- _Try it_: Every line in the data below that holds "none" should be found and copied.

(Beginning of Recorded information)

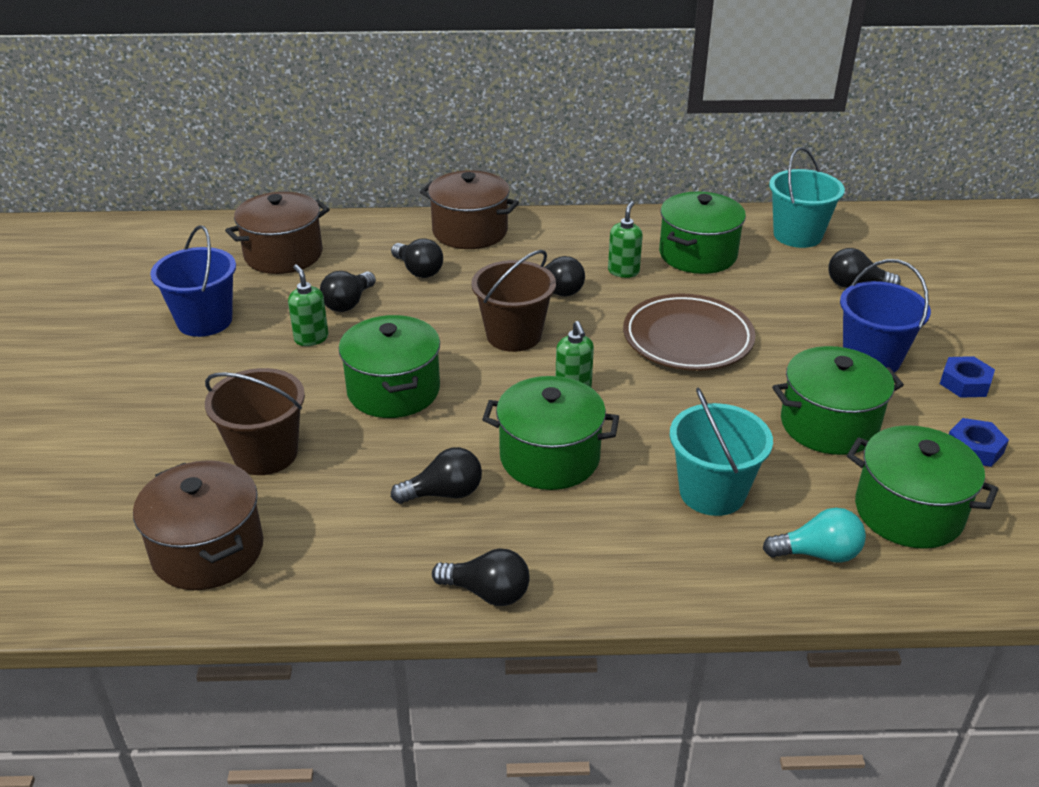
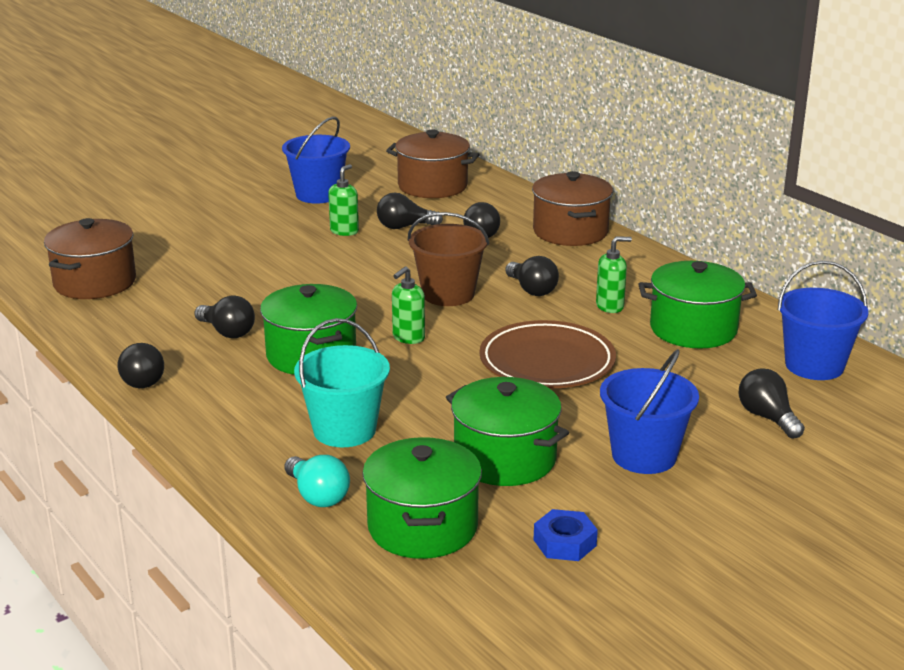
camera: 55 degrees right, 10 degrees down
(265, 454) = (202, 264): brown bucket -> none
(393, 390) = (320, 277): green pot -> none
(797, 235) = (814, 365): turquoise bucket -> blue bucket
(965, 383) = (674, 515): blue nut -> none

(End of Recorded information)

- _Solution to the exercise_:
(265, 454) = (202, 264): brown bucket -> none
(393, 390) = (320, 277): green pot -> none
(965, 383) = (674, 515): blue nut -> none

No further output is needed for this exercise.